Problem statement:
Below are the records. State how many of their lines contain "VRAW", with nothing else.

Itemized modification records
* * * *

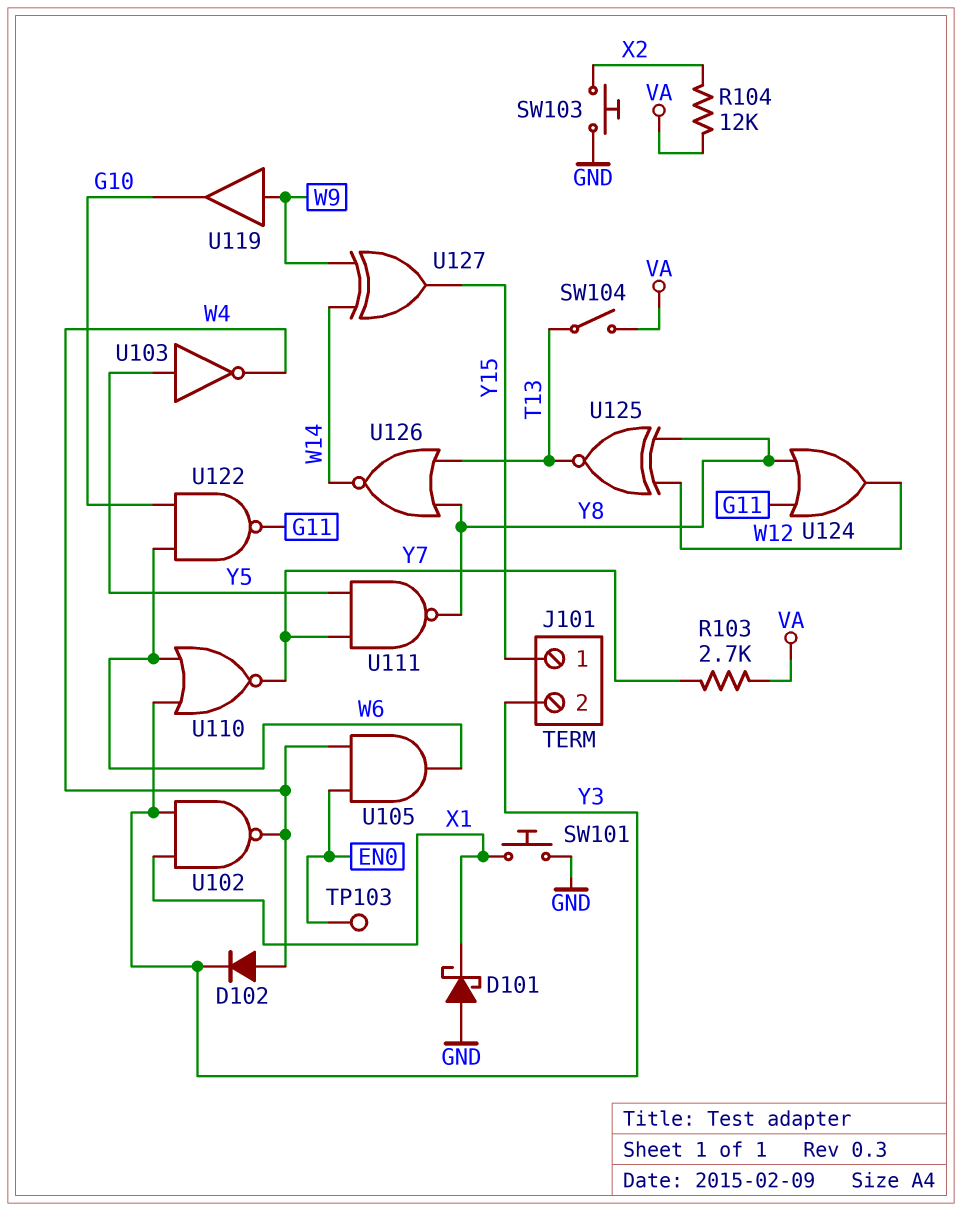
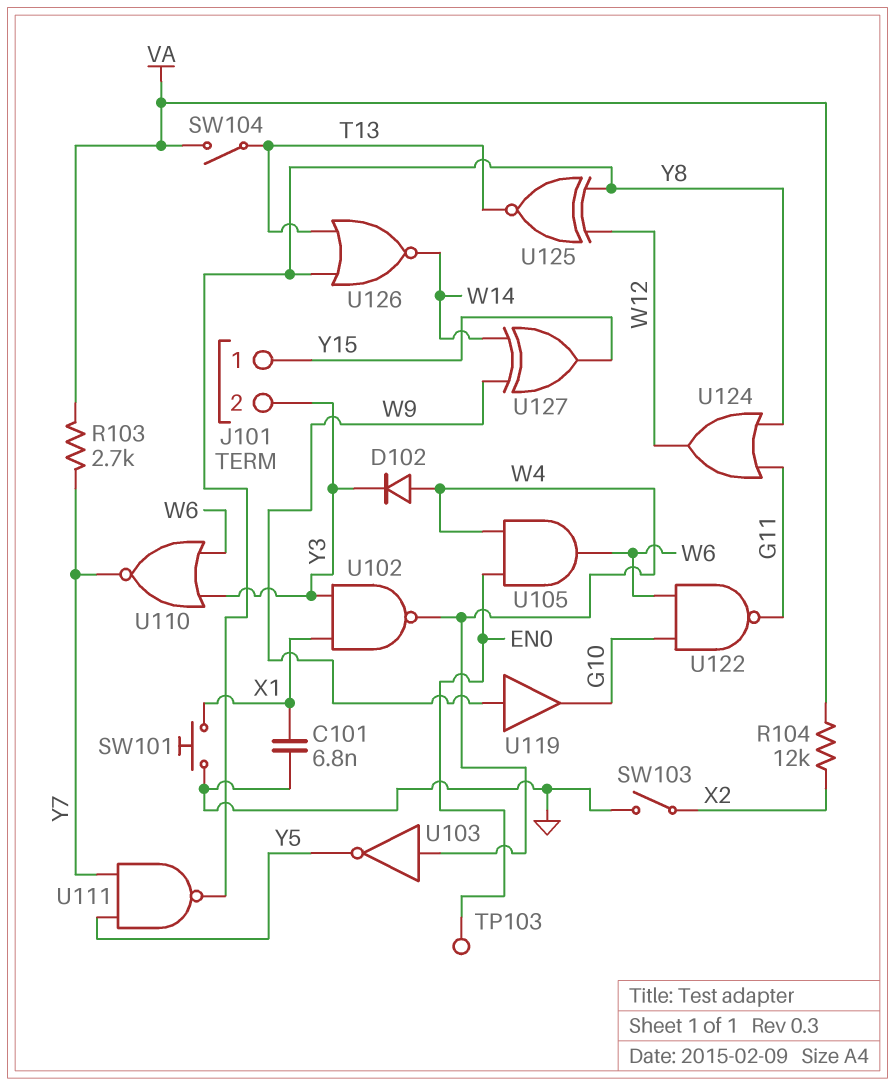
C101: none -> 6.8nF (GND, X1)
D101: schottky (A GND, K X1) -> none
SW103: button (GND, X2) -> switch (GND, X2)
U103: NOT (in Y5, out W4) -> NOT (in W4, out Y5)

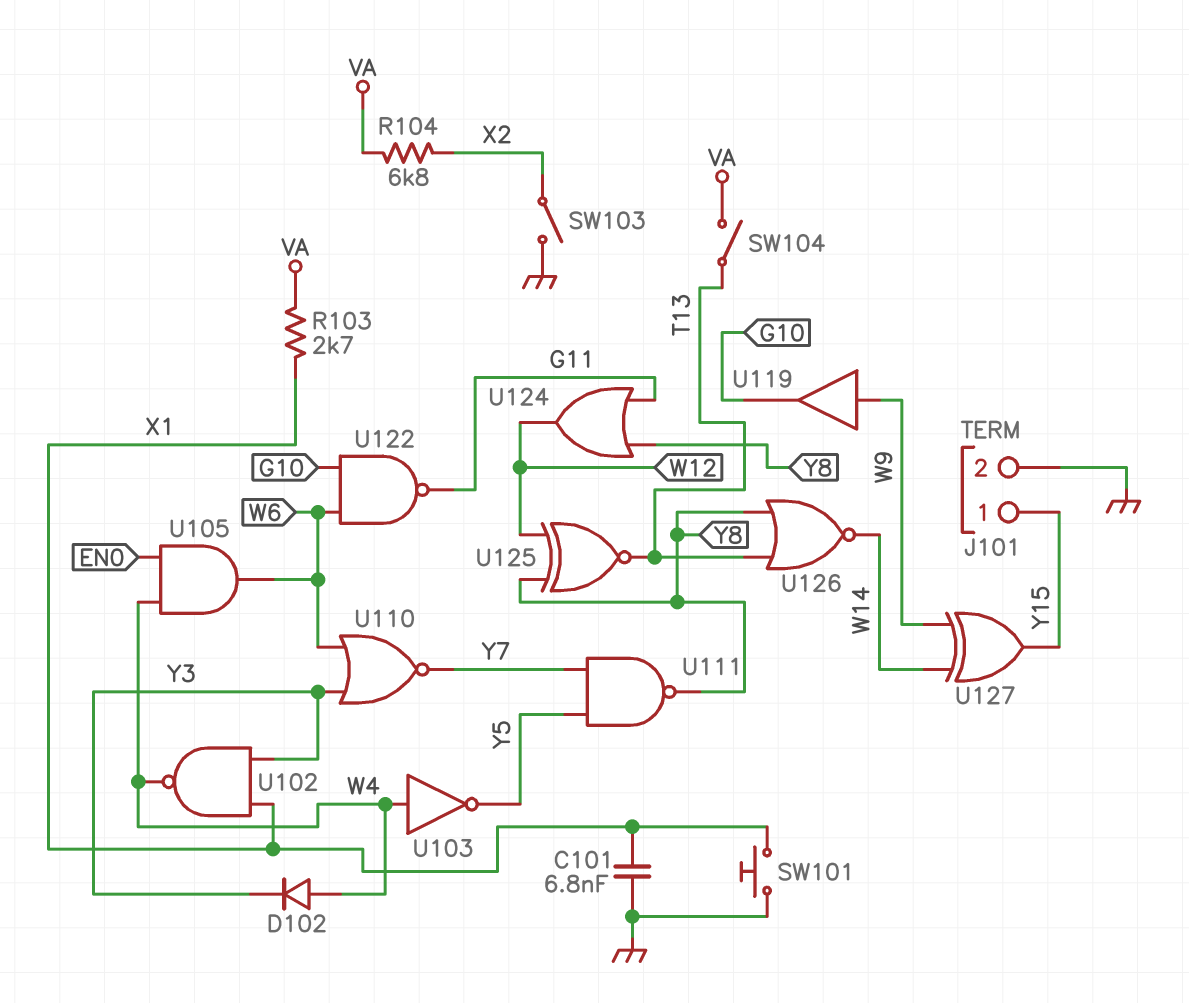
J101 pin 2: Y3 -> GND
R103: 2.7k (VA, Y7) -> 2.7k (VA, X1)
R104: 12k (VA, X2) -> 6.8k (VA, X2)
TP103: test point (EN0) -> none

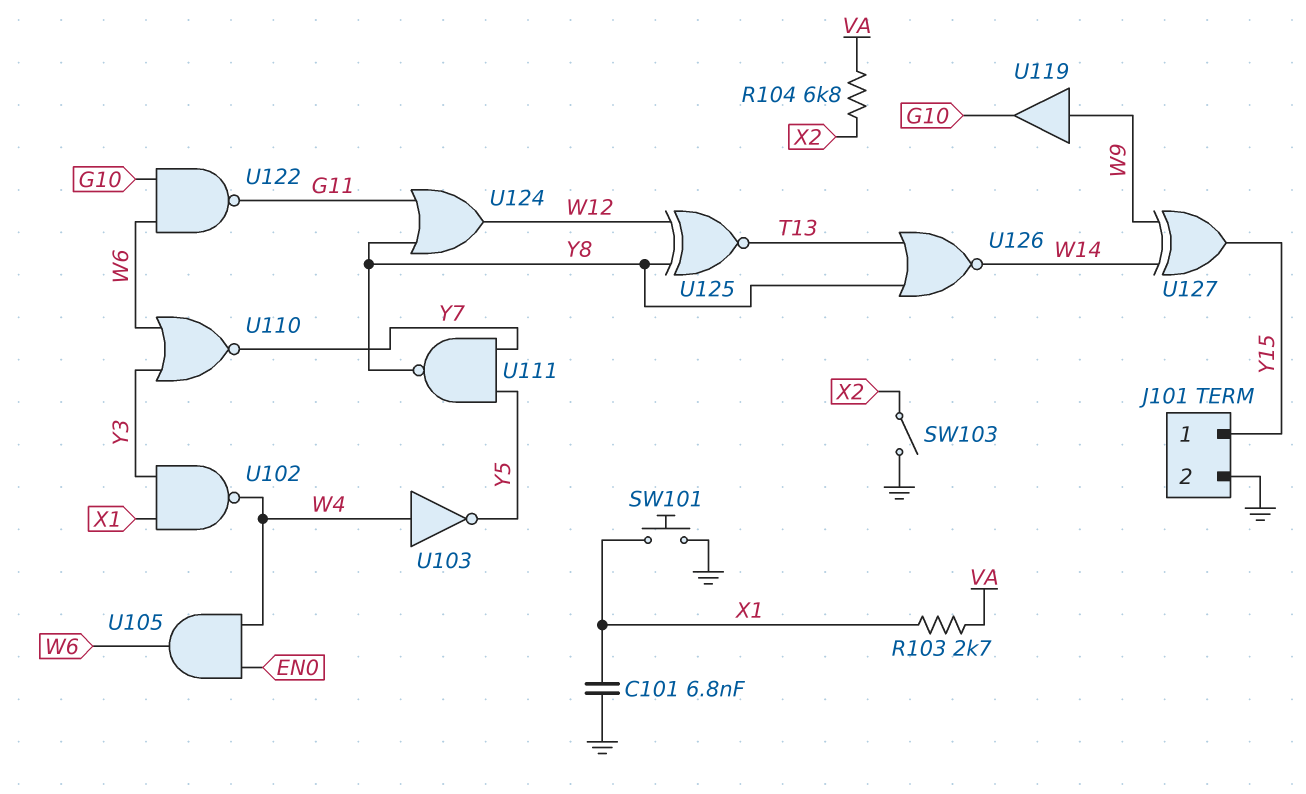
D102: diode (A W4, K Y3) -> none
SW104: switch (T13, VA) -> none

* * * *

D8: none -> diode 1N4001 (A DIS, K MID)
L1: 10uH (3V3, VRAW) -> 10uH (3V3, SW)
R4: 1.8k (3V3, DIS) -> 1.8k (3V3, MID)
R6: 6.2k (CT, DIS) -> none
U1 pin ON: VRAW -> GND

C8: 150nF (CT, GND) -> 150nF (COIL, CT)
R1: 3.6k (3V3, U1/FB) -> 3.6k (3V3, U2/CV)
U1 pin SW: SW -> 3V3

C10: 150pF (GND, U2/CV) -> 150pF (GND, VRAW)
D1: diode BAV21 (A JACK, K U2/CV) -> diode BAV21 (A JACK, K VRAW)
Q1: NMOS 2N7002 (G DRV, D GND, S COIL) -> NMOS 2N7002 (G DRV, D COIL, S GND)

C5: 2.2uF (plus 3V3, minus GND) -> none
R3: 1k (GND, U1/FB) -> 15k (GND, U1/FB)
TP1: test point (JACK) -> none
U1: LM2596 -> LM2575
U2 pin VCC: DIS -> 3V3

* * * *

Answer space:
4